- [EXERCISE BRIEF] When the line containing "TOF pin SDA: A1 -> 2" appears in the entries below, begin printing there and stop after the line containing "TOF1 pin XSHUT: TX -> A5"; print each of those lines exactly and no other line.

*** INFORMATION GIVEN ***

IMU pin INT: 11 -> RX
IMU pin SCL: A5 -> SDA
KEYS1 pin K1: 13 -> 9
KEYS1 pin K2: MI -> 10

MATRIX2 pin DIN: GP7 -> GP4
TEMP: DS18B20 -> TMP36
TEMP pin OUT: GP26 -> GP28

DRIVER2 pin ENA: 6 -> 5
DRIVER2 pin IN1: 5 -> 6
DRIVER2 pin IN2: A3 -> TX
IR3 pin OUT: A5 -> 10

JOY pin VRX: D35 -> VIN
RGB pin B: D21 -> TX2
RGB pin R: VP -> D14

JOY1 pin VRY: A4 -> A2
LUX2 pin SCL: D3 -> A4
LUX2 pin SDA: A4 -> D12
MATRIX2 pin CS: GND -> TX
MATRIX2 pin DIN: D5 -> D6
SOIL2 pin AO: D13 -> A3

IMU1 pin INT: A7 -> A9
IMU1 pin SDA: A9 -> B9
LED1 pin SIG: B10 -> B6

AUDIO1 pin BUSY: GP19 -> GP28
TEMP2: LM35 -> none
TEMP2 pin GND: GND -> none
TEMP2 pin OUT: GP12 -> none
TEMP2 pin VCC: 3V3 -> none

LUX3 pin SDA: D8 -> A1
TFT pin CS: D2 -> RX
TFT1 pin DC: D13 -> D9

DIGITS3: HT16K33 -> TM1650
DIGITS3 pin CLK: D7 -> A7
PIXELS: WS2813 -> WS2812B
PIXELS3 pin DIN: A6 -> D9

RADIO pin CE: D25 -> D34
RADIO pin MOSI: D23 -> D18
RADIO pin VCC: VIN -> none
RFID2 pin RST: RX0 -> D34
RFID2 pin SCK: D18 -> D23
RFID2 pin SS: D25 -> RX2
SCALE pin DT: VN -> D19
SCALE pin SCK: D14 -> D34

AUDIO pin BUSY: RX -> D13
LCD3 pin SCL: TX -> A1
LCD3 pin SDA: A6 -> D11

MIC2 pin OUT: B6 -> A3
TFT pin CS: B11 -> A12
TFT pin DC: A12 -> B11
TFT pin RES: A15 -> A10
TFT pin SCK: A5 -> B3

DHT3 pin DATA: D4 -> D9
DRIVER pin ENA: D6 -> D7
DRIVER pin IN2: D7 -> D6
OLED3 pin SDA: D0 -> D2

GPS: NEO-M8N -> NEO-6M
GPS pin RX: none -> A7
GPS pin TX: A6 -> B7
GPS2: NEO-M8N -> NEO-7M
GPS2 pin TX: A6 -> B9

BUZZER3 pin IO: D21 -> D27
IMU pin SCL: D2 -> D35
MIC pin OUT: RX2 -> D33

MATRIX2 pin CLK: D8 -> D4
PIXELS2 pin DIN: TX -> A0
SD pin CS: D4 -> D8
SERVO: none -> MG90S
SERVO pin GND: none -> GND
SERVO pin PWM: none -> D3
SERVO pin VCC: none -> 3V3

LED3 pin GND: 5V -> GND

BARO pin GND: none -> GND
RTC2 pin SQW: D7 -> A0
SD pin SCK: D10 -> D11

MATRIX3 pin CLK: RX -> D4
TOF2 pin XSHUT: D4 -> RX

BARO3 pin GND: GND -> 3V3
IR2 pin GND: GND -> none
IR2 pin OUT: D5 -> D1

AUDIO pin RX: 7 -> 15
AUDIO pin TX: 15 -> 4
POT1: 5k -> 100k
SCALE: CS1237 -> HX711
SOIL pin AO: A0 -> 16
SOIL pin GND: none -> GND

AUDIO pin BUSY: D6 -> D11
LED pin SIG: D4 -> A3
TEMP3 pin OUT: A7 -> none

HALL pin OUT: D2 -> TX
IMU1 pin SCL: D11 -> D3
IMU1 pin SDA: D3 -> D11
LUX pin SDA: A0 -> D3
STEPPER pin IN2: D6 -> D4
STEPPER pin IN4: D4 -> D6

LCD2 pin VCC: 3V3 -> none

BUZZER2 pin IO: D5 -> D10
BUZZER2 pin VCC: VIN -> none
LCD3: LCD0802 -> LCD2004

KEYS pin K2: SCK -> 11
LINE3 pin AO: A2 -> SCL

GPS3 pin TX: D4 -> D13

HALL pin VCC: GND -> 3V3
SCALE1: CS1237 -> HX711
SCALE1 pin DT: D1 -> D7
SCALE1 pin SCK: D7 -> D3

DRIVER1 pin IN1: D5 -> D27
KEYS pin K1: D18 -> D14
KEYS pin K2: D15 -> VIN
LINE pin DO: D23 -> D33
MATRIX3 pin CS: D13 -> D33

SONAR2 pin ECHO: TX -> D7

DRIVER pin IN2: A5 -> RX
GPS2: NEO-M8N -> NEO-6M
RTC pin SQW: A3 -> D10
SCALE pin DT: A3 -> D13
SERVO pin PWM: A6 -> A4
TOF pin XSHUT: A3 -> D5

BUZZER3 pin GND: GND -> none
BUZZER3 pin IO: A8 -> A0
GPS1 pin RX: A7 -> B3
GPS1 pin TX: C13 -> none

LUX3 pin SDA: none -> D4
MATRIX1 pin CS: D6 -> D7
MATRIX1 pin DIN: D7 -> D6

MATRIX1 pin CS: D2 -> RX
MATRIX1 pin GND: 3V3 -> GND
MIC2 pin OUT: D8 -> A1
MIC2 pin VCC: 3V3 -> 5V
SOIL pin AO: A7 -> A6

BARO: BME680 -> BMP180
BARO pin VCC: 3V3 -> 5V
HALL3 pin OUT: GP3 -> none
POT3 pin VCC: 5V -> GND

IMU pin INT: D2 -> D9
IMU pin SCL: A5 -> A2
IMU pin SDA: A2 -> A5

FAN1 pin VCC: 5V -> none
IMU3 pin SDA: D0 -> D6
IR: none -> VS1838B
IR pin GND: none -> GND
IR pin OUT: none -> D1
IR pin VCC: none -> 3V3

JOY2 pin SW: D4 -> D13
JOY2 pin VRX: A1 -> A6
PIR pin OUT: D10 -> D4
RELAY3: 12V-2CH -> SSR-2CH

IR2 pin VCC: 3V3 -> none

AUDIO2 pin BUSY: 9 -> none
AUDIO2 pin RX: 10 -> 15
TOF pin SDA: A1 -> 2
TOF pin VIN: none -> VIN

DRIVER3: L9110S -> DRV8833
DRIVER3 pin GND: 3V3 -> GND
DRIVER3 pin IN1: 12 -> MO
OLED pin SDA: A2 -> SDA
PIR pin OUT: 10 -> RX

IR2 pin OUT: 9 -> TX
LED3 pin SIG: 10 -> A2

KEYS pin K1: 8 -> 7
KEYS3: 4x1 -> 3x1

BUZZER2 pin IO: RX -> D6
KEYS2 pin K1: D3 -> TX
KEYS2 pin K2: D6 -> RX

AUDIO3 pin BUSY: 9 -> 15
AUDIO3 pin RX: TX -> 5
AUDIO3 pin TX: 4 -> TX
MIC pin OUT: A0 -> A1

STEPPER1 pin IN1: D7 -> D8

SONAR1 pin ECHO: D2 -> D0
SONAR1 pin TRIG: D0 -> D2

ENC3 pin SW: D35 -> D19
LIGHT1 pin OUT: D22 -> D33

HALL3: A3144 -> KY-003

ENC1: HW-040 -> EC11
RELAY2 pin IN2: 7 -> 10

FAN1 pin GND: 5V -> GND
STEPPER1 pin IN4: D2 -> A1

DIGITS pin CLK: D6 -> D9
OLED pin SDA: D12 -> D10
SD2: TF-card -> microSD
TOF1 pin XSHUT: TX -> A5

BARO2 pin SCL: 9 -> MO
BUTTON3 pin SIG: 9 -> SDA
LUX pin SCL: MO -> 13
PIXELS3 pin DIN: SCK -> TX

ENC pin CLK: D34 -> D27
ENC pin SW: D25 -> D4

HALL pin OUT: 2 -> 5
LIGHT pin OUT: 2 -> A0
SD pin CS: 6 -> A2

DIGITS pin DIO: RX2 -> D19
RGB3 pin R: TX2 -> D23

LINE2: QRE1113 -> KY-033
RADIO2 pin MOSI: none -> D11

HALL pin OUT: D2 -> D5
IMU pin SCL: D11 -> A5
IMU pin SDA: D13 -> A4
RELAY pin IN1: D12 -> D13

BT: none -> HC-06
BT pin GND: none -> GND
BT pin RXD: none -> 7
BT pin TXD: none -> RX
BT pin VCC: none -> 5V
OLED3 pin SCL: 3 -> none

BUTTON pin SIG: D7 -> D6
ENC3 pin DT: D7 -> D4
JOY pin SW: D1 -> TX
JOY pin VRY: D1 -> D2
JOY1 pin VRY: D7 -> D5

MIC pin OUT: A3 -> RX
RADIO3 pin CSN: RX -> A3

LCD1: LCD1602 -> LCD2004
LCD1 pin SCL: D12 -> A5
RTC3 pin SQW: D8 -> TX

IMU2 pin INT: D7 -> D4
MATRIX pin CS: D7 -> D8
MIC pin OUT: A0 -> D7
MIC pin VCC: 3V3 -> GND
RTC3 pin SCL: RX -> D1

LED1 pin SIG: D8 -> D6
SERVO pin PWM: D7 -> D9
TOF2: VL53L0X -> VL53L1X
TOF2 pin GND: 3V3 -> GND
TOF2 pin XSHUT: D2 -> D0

***

- [WRITTEN RESPONSE]
TOF pin SDA: A1 -> 2
TOF pin VIN: none -> VIN

DRIVER3: L9110S -> DRV8833
DRIVER3 pin GND: 3V3 -> GND
DRIVER3 pin IN1: 12 -> MO
OLED pin SDA: A2 -> SDA
PIR pin OUT: 10 -> RX

IR2 pin OUT: 9 -> TX
LED3 pin SIG: 10 -> A2

KEYS pin K1: 8 -> 7
KEYS3: 4x1 -> 3x1

BUZZER2 pin IO: RX -> D6
KEYS2 pin K1: D3 -> TX
KEYS2 pin K2: D6 -> RX

AUDIO3 pin BUSY: 9 -> 15
AUDIO3 pin RX: TX -> 5
AUDIO3 pin TX: 4 -> TX
MIC pin OUT: A0 -> A1

STEPPER1 pin IN1: D7 -> D8

SONAR1 pin ECHO: D2 -> D0
SONAR1 pin TRIG: D0 -> D2

ENC3 pin SW: D35 -> D19
LIGHT1 pin OUT: D22 -> D33

HALL3: A3144 -> KY-003

ENC1: HW-040 -> EC11
RELAY2 pin IN2: 7 -> 10

FAN1 pin GND: 5V -> GND
STEPPER1 pin IN4: D2 -> A1

DIGITS pin CLK: D6 -> D9
OLED pin SDA: D12 -> D10
SD2: TF-card -> microSD
TOF1 pin XSHUT: TX -> A5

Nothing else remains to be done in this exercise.